_Exercise prompt:_ Please filter the entries for the word "moved" and copy every line that has it.

Saved entries:
- - -

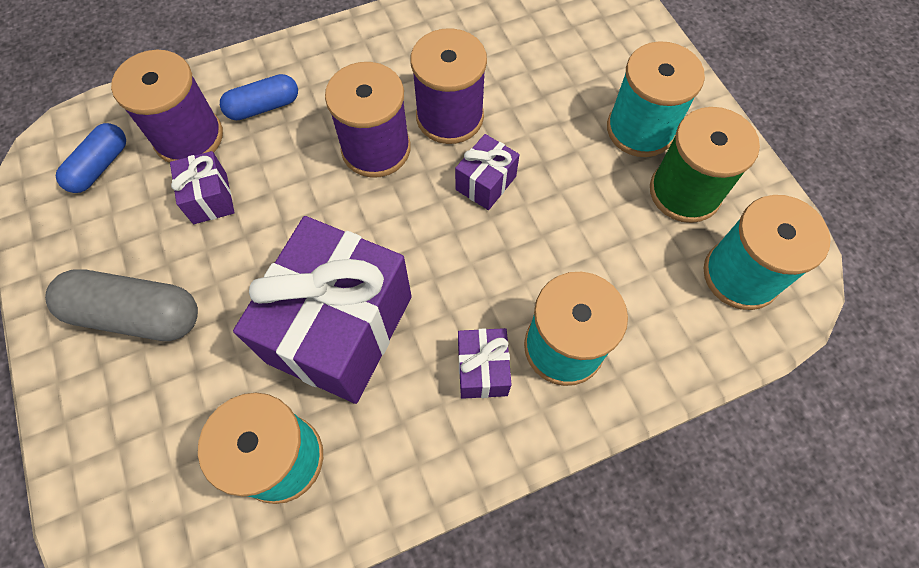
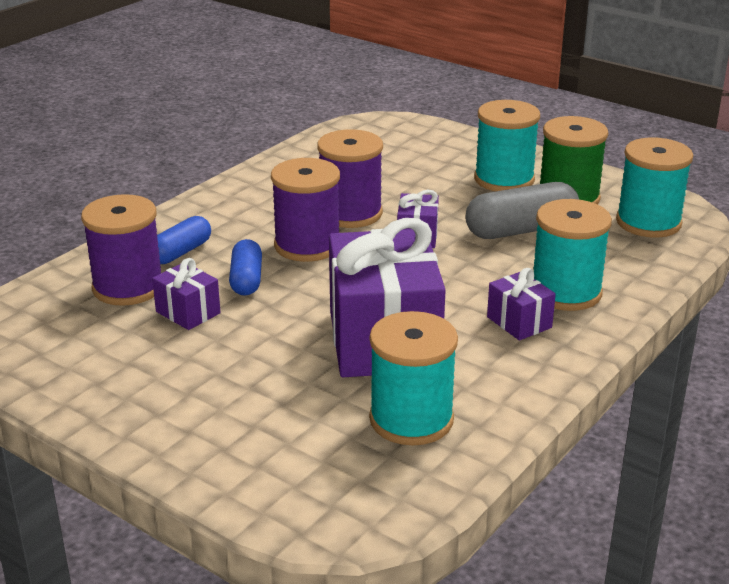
camera: 30 degrees left, 35 degrees down
grey capsule [45,269,198,341] -> grey capsule moved to [465,182,579,239]
blue capsule [56,123,126,193] -> blue capsule moved to [229,239,262,296]

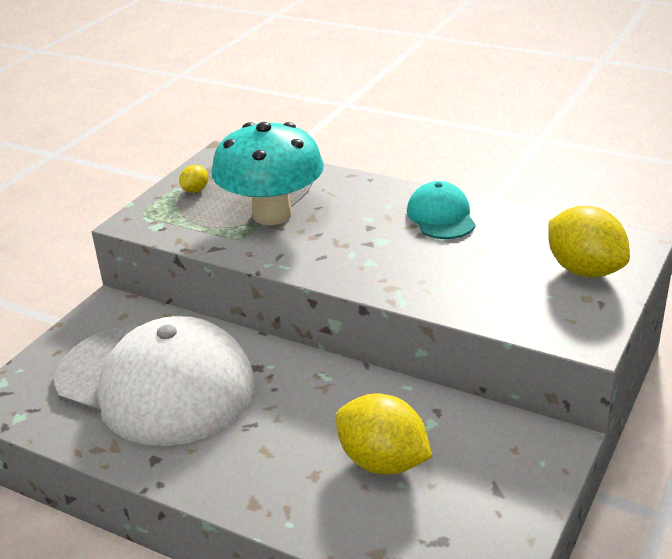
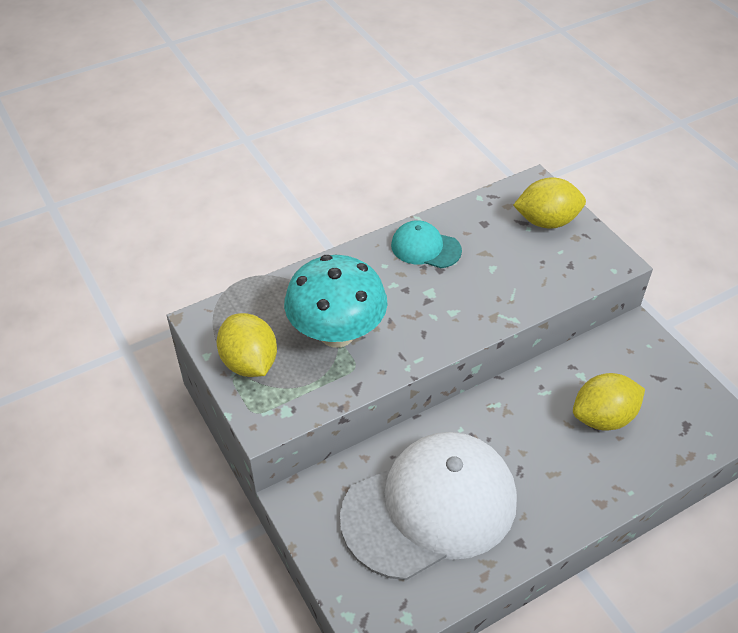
camera: 60 degrees left, 15 degrees up
yellow lemon [179,165,208,193] -> yellow lemon [217,313,277,377], size x2.16

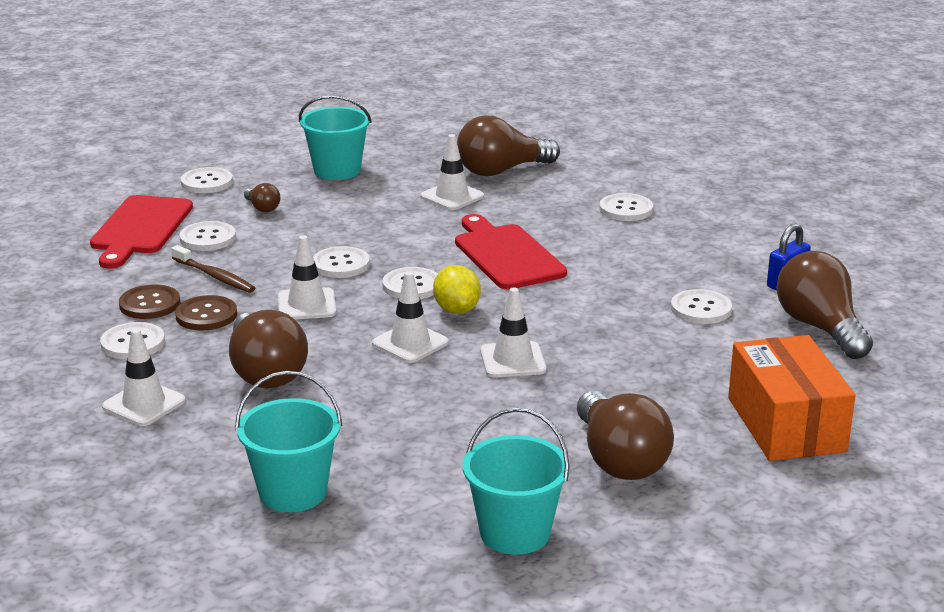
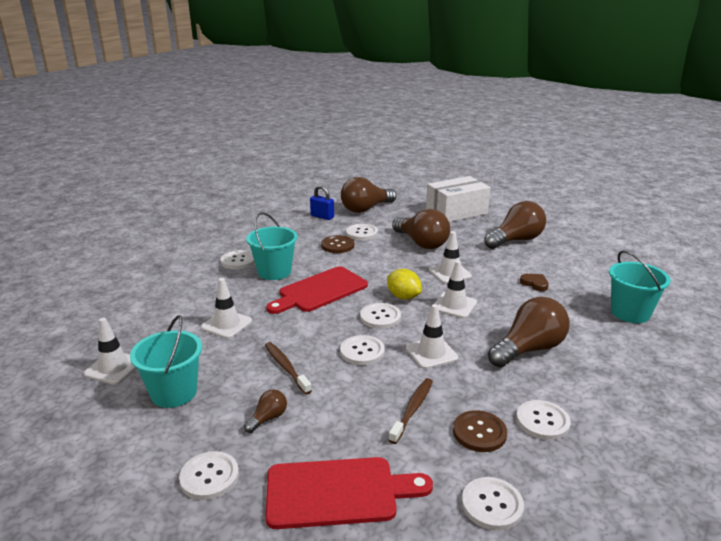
camera: 105 degrees left, 0 degrees up
white traffic cone [102,329,186,426] -> white traffic cone moved to [83,318,137,385]
brown button [175,295,237,330] -> brown button moved to [321,235,354,253]
white button [179,221,236,251] -> white button moved to [462,477,524,531]
yellow lemon [433,265,481,314] -> yellow lemon turned 75 degrees clockwise [387,269,422,300]
brown light bulb [457,115,560,176] -> brown light bulb moved to [392,209,450,249]
turquoise bucket [463,408,570,555] -> turquoise bucket moved to [246,212,297,280]
orange box [728,335,856,461] -> white box [426,176,491,222]
none -> brown toothbrush [265,342,312,394]
none -> brown heart [520,274,549,291]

- - -

_Output for this exercise:_
grey capsule [45,269,198,341] -> grey capsule moved to [465,182,579,239]
blue capsule [56,123,126,193] -> blue capsule moved to [229,239,262,296]
white traffic cone [102,329,186,426] -> white traffic cone moved to [83,318,137,385]
brown button [175,295,237,330] -> brown button moved to [321,235,354,253]
white button [179,221,236,251] -> white button moved to [462,477,524,531]
brown light bulb [457,115,560,176] -> brown light bulb moved to [392,209,450,249]
turquoise bucket [463,408,570,555] -> turquoise bucket moved to [246,212,297,280]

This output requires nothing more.